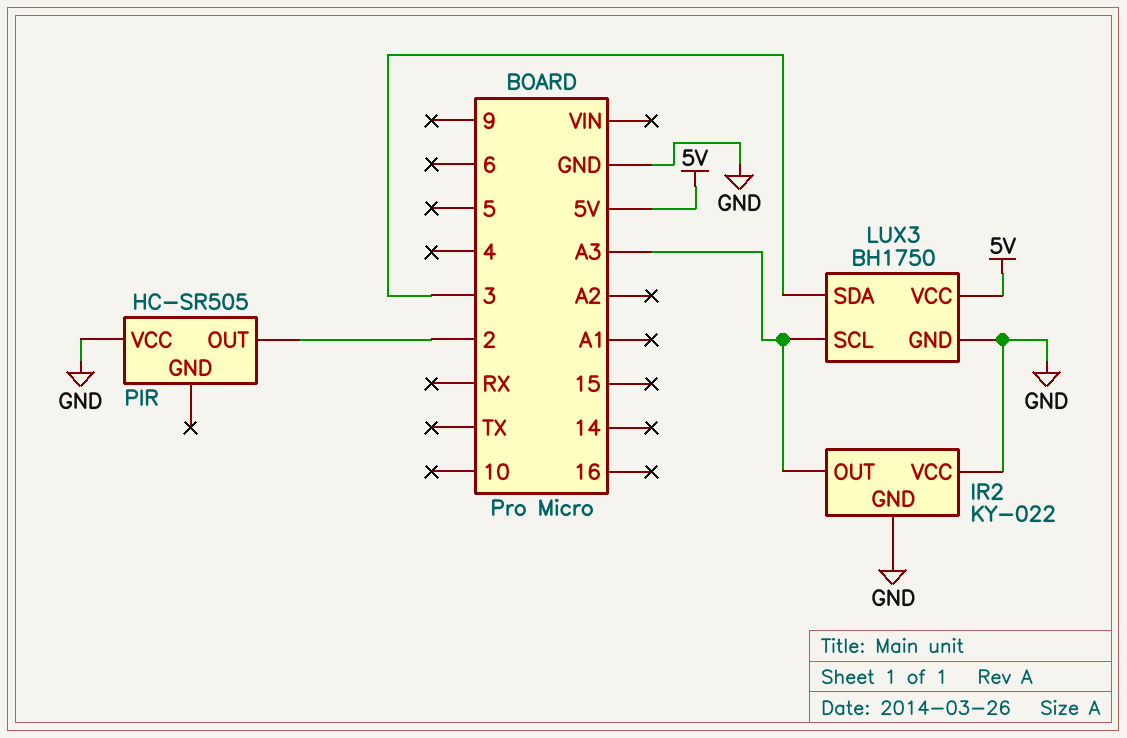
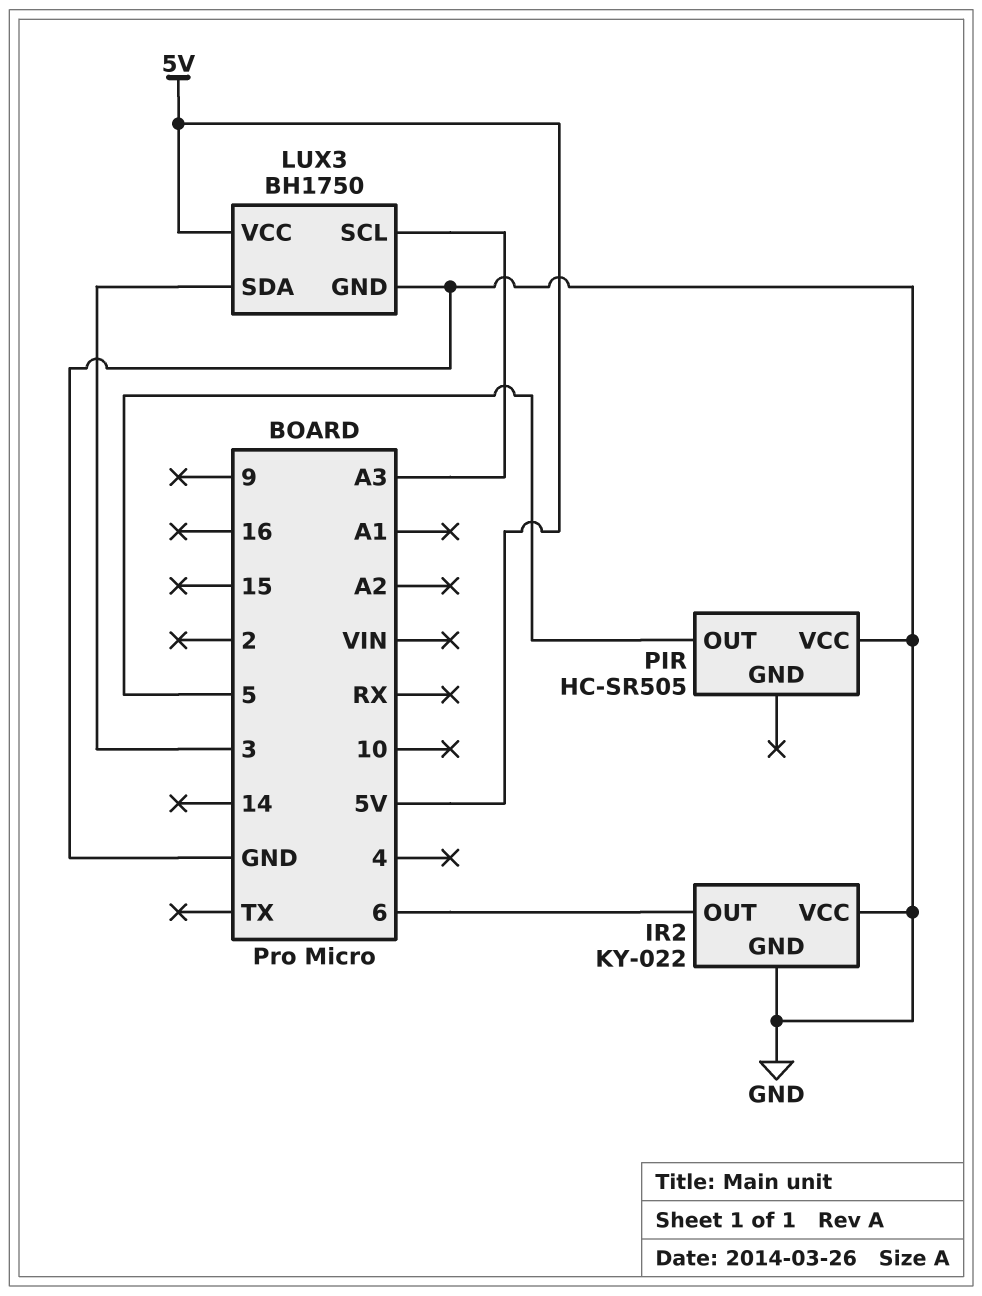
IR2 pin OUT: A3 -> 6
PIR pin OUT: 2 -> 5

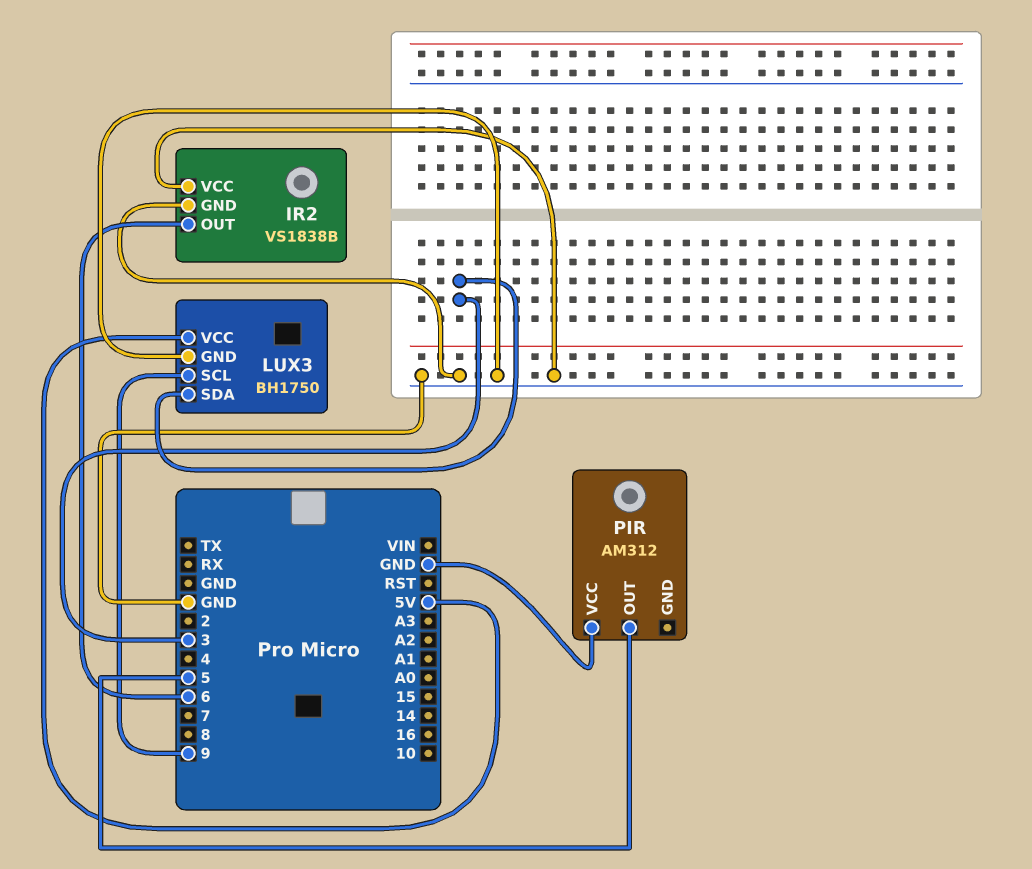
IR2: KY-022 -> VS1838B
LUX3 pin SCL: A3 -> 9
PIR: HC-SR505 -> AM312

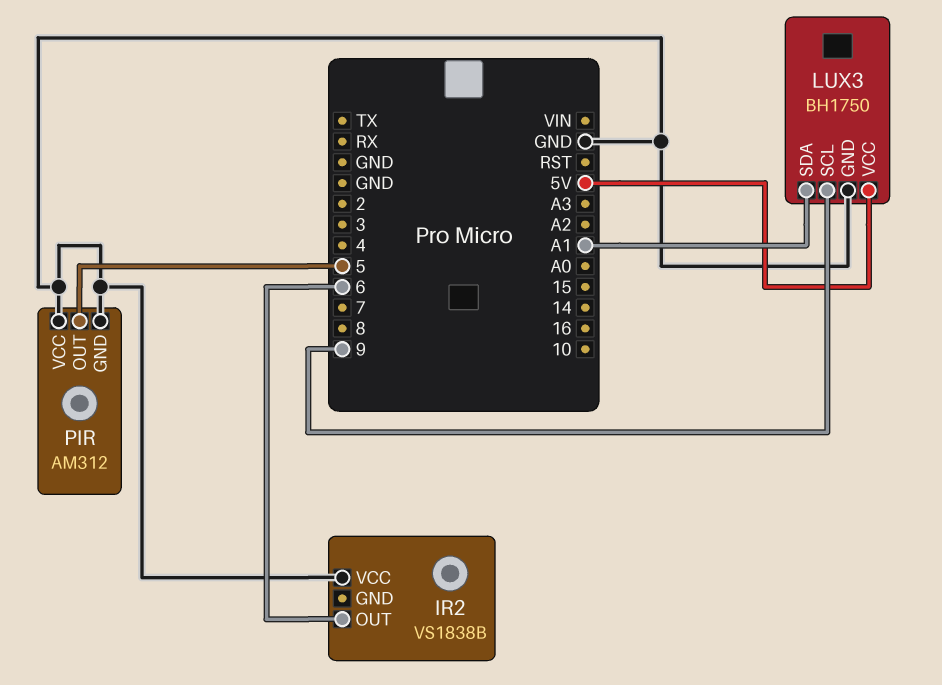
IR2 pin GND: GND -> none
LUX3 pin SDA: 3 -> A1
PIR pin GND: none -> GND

==

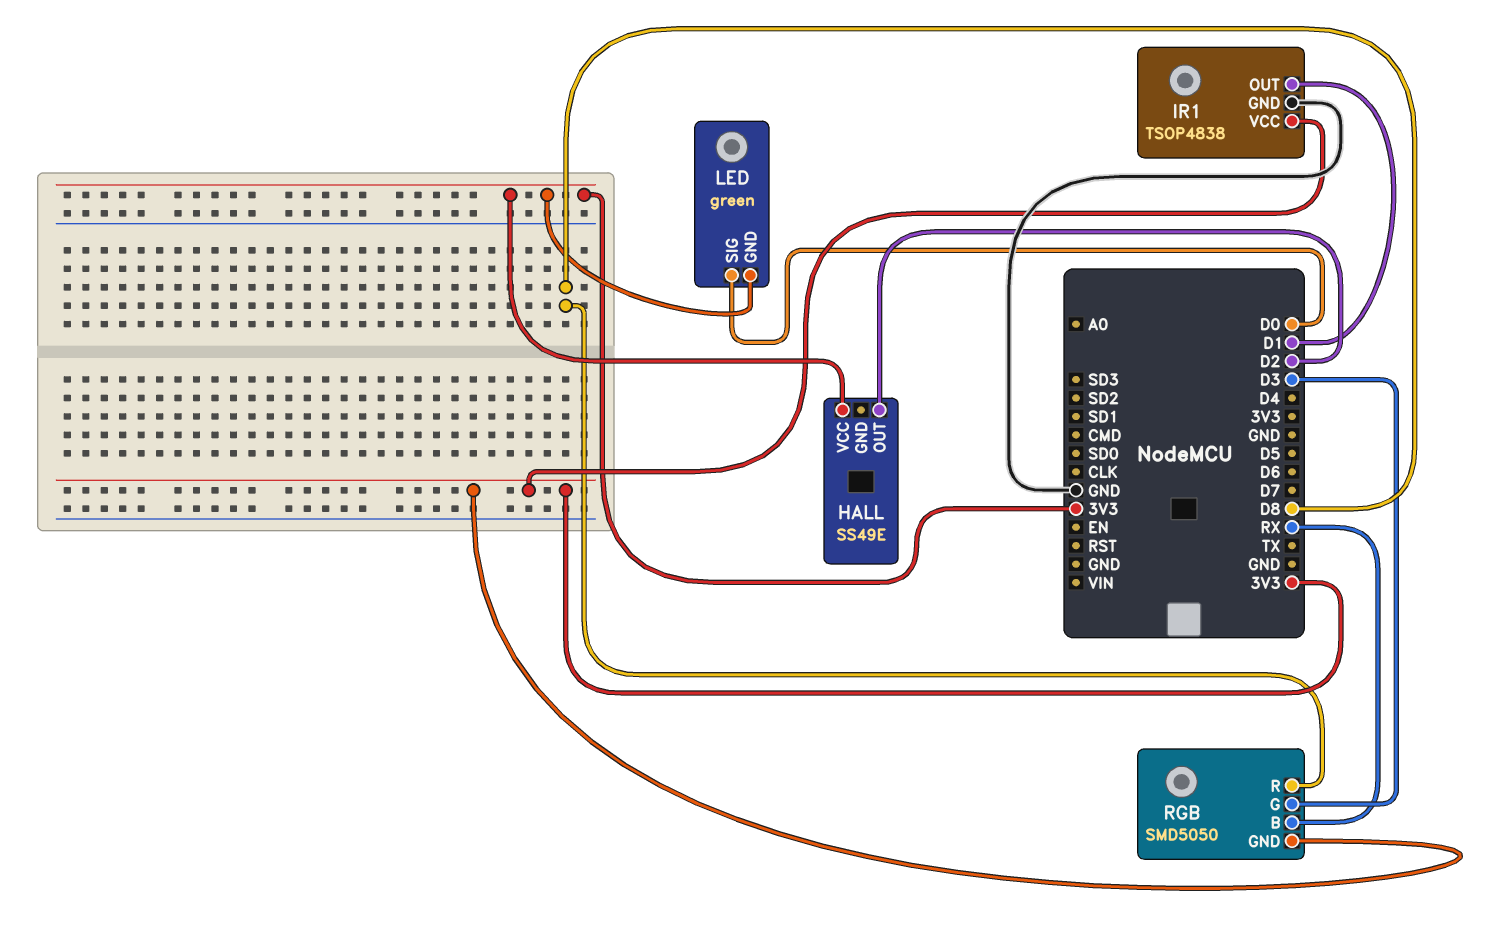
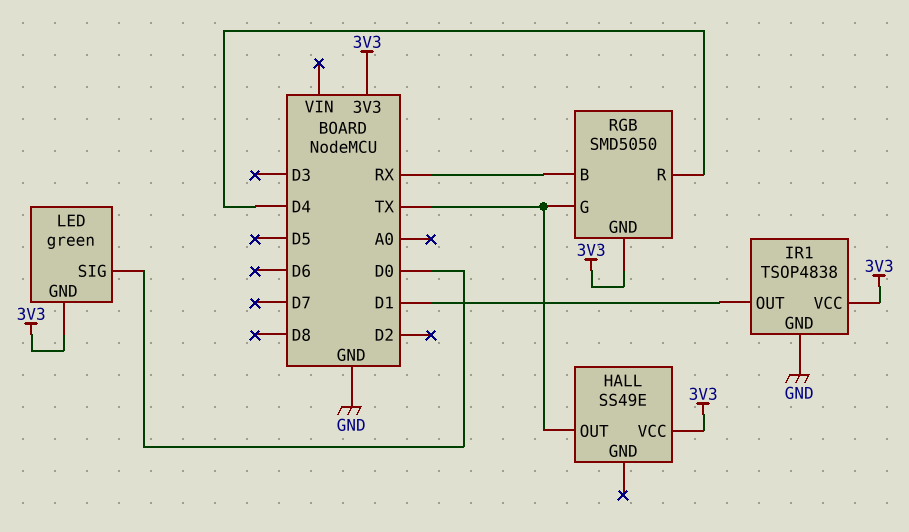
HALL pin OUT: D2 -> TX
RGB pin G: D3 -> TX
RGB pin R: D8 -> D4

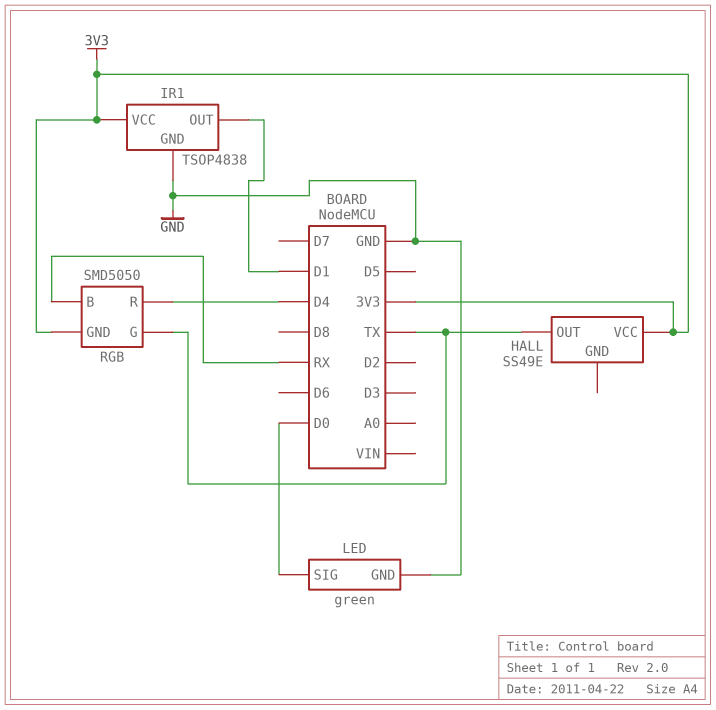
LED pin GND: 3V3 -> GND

Aim of the task: Quote the data above exactly from the line with "IR2 pin OUT: A3 -> 6" to the line with "PIR pin GND: none -> GND", both ends counted, and nothing else. Pictures don't go in.

Task response:
IR2 pin OUT: A3 -> 6
PIR pin OUT: 2 -> 5

IR2: KY-022 -> VS1838B
LUX3 pin SCL: A3 -> 9
PIR: HC-SR505 -> AM312

IR2 pin GND: GND -> none
LUX3 pin SDA: 3 -> A1
PIR pin GND: none -> GND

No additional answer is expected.